**TASK GOAL:**
Would you output the listing exactly, with every image omitted?

>>>

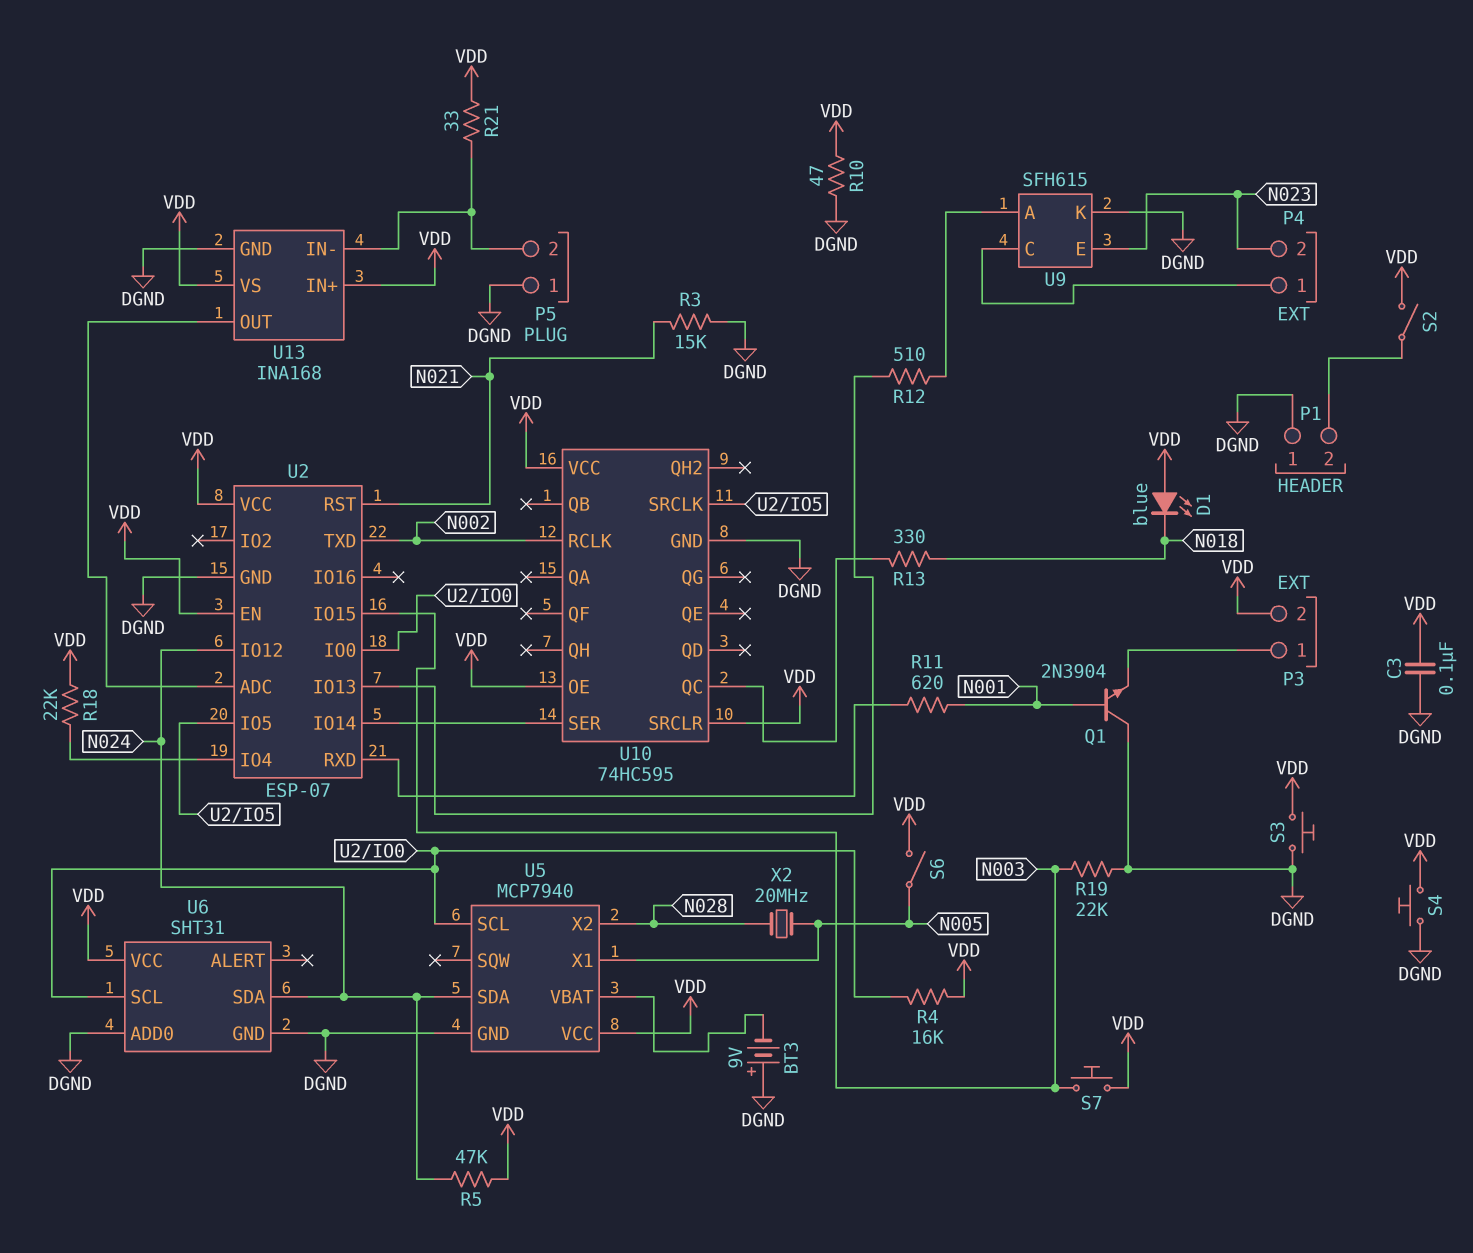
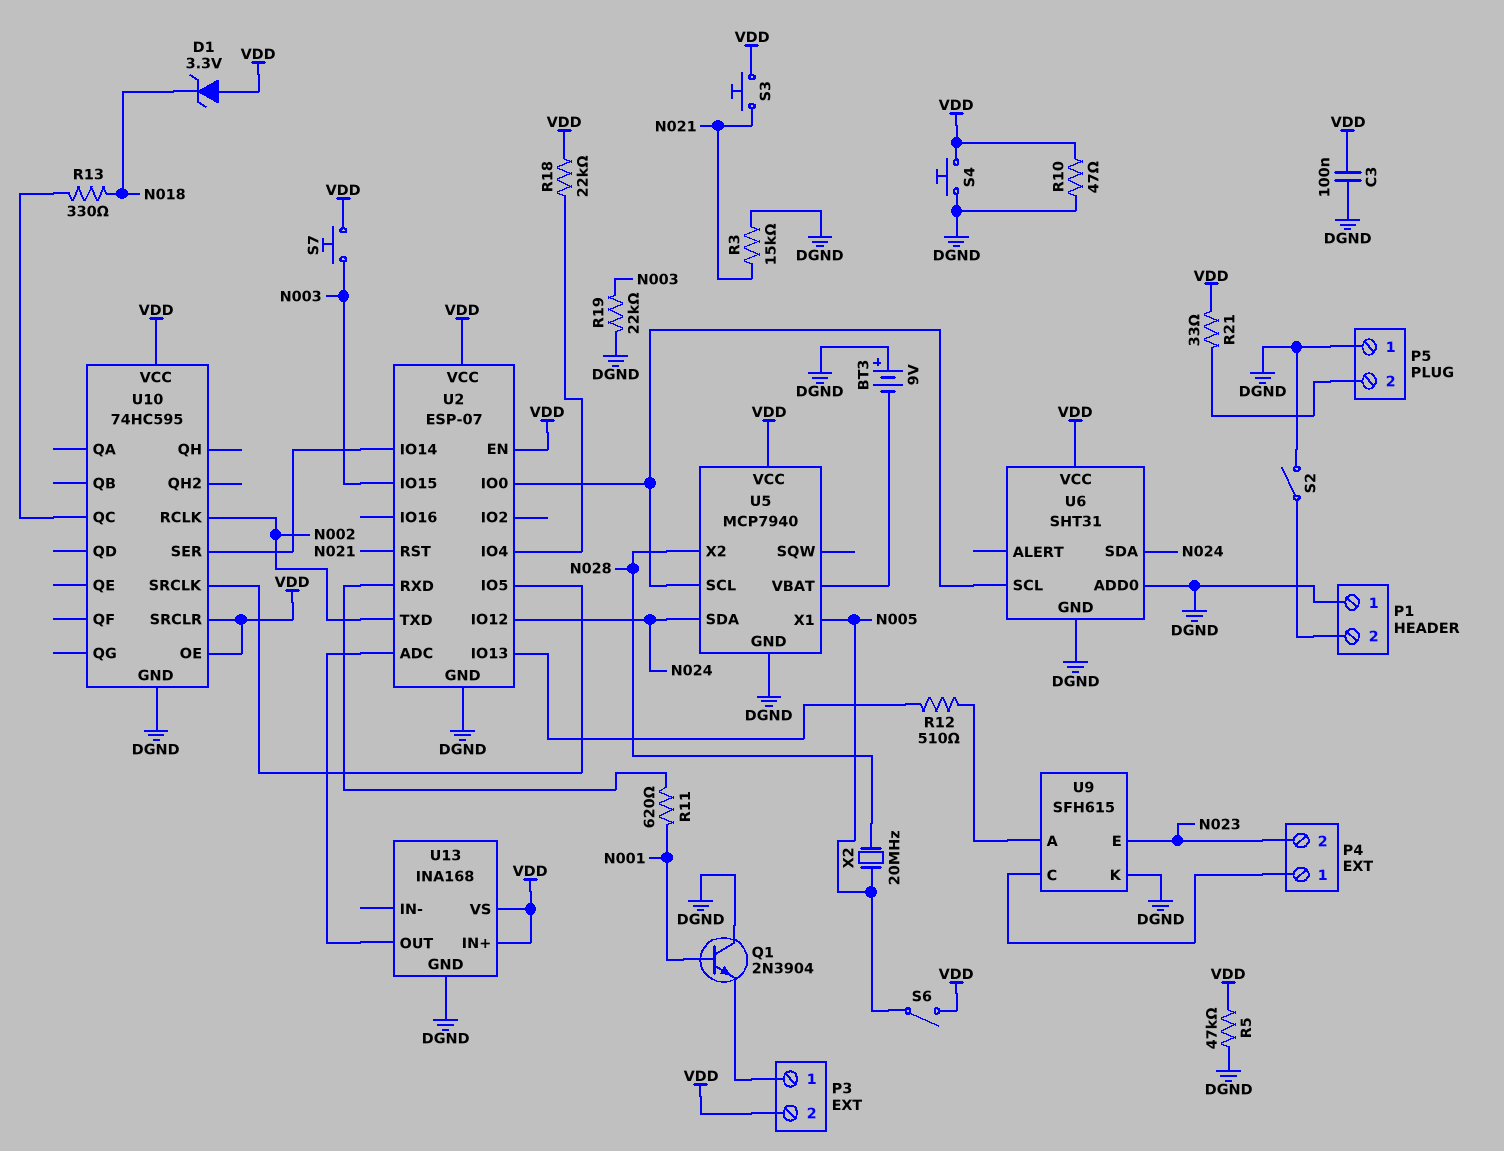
D1: LED blue (A VDD, K N018) -> zener 3.3V (A VDD, K N018)
R4: 16k (U2/IO0, VDD) -> none
R5: 47k (N024, VDD) -> 47k (DGND, VDD)
S2: switch (P1/2, VDD) -> switch (DGND, P1/2)
S3: button (DGND, VDD) -> button (N021, VDD)
U13 pin IN-: P5/2 -> none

<<<

**RESPONSE AREA:**
D1: LED blue (A VDD, K N018) -> zener 3.3V (A VDD, K N018)
R4: 16k (U2/IO0, VDD) -> none
R5: 47k (N024, VDD) -> 47k (DGND, VDD)
S2: switch (P1/2, VDD) -> switch (DGND, P1/2)
S3: button (DGND, VDD) -> button (N021, VDD)
U13 pin IN-: P5/2 -> none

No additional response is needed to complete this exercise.